# TASK REQUIREMENTS
Set out exactly every line of the entries below, starting at the line that holds "purple plane: [93,289,255,437]" and stopping after the line that holds "red cactus: [184,148,262,269]".

# INPUT DATA
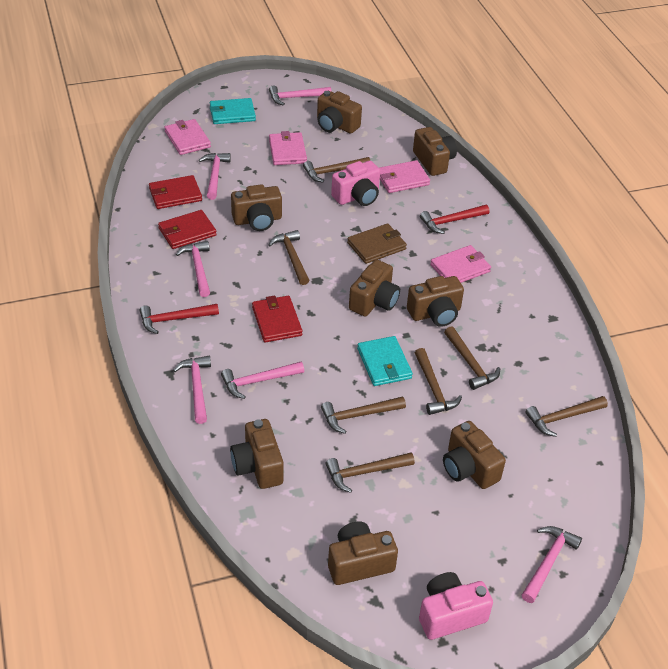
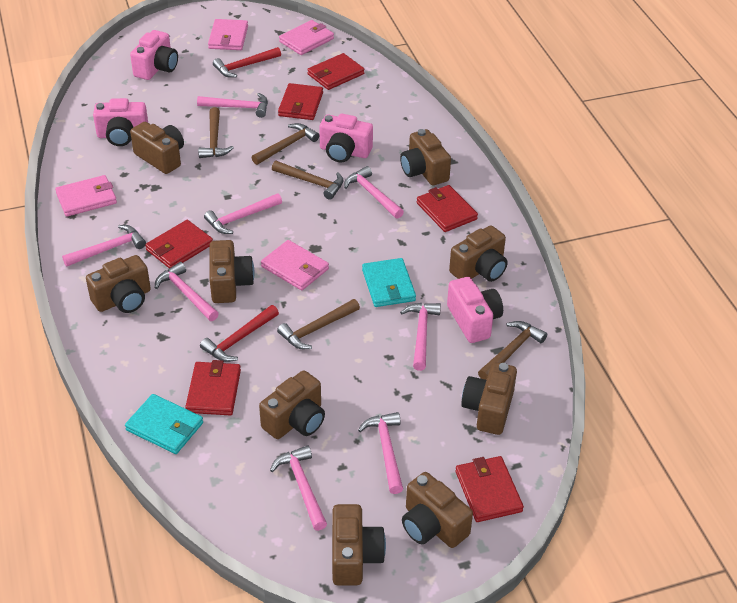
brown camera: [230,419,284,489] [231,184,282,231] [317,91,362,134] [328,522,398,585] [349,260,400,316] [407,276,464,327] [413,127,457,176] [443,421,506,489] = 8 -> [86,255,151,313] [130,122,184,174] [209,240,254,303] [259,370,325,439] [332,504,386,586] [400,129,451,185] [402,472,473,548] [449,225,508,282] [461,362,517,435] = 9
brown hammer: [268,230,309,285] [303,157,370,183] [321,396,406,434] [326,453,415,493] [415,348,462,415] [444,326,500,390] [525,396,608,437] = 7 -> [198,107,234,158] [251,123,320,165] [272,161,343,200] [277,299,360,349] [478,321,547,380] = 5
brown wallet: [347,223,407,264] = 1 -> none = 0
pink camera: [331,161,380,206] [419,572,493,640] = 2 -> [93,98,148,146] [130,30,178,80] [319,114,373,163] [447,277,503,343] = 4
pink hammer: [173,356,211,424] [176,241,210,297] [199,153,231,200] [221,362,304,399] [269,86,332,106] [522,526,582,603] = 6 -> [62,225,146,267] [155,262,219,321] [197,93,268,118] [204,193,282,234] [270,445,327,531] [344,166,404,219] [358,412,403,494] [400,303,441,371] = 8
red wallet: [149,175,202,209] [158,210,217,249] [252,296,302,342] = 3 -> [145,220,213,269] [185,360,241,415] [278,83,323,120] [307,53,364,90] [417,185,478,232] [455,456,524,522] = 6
==
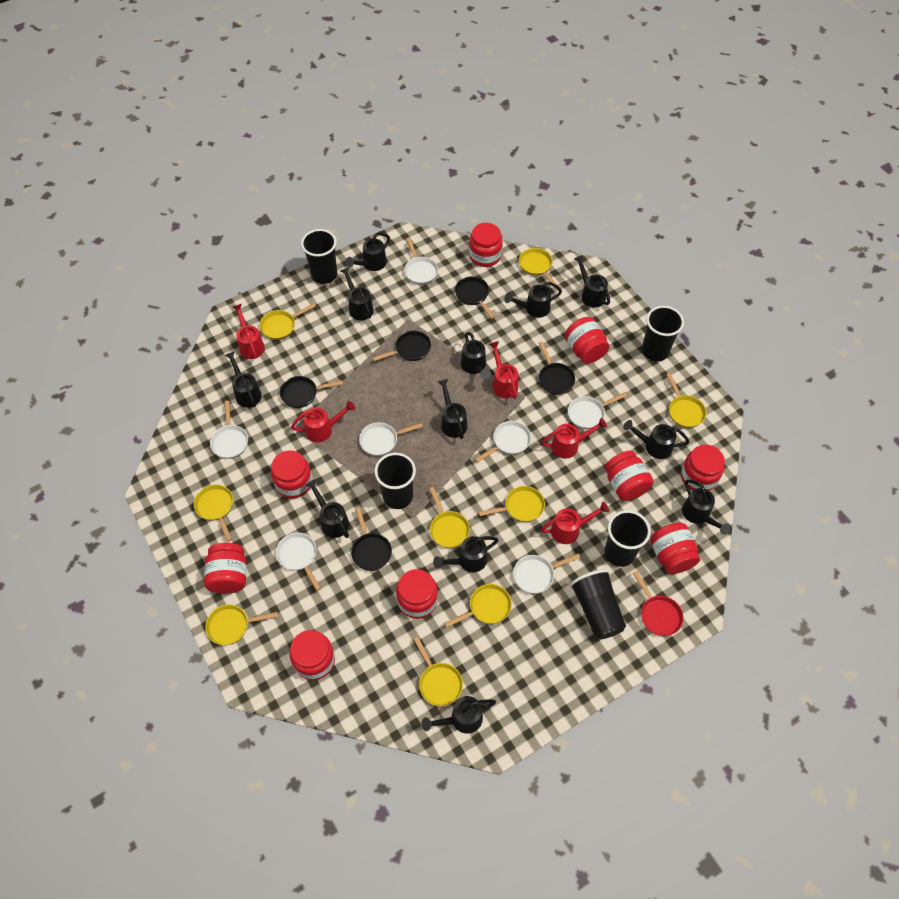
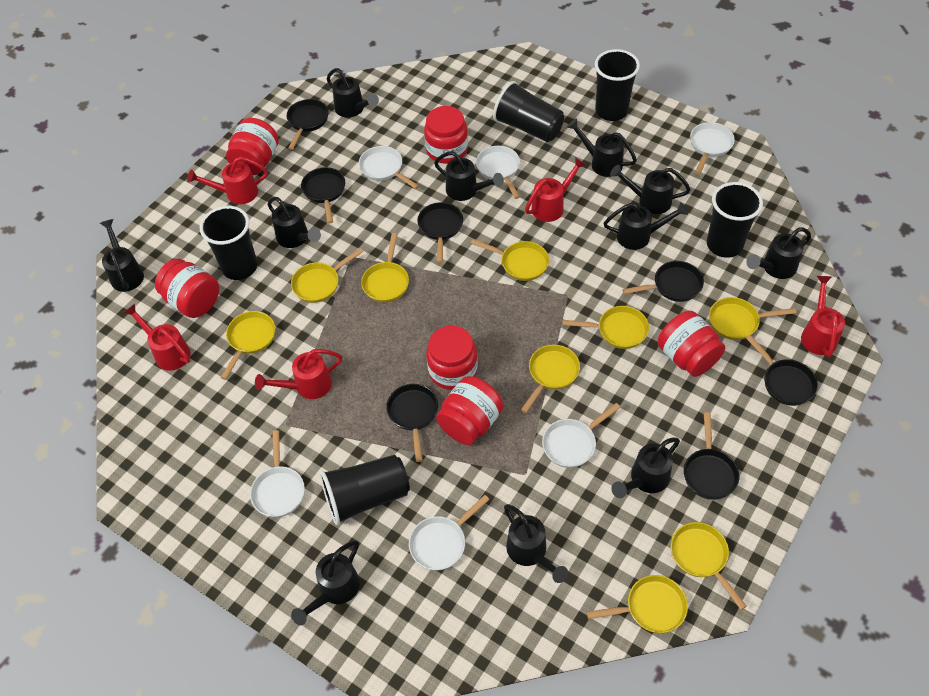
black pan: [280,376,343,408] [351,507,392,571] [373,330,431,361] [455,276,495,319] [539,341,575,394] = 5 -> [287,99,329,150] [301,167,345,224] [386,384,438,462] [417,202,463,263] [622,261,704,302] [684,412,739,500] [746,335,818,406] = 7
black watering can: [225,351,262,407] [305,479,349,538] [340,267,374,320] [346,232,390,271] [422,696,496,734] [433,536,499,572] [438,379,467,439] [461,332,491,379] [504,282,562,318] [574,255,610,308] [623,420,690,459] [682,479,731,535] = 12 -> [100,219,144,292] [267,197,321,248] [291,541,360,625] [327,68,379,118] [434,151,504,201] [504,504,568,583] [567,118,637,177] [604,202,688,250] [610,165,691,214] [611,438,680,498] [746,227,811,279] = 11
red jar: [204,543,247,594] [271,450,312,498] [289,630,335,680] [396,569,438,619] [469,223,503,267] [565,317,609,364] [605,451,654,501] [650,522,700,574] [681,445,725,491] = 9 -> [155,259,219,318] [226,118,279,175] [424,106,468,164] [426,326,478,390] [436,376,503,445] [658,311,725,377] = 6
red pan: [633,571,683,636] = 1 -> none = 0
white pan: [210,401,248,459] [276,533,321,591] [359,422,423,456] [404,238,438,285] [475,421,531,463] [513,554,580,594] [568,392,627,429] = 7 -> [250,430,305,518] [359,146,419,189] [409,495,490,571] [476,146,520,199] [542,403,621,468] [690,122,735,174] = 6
* * *
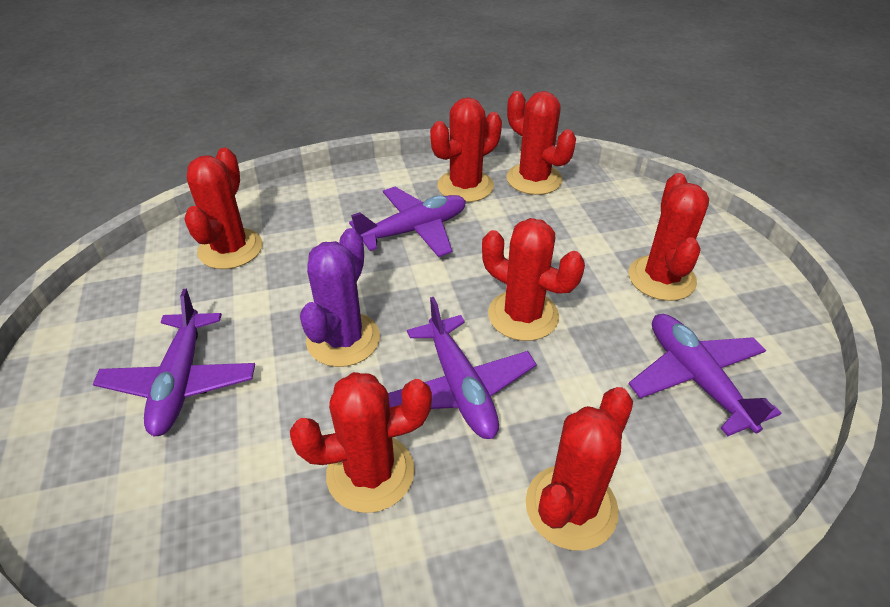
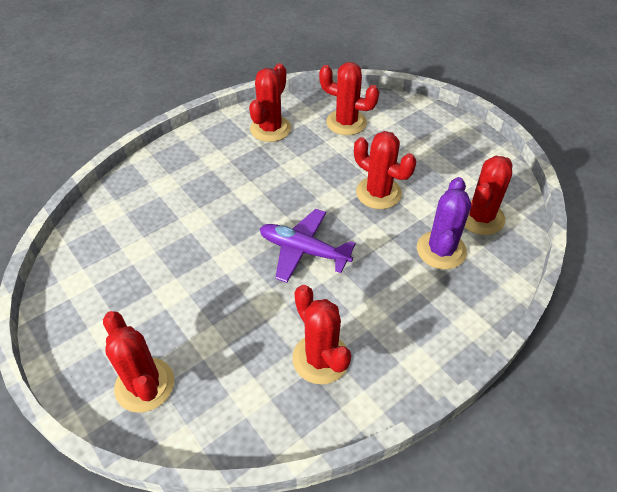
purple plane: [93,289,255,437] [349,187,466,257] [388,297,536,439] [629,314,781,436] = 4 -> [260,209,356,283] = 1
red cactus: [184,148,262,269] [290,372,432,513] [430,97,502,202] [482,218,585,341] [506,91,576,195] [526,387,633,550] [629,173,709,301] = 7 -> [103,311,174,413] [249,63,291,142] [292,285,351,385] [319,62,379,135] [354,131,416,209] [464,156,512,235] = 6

# EXERCISE RESPONSE
purple plane: [93,289,255,437] [349,187,466,257] [388,297,536,439] [629,314,781,436] = 4 -> [260,209,356,283] = 1
red cactus: [184,148,262,269] [290,372,432,513] [430,97,502,202] [482,218,585,341] [506,91,576,195] [526,387,633,550] [629,173,709,301] = 7 -> [103,311,174,413] [249,63,291,142] [292,285,351,385] [319,62,379,135] [354,131,416,209] [464,156,512,235] = 6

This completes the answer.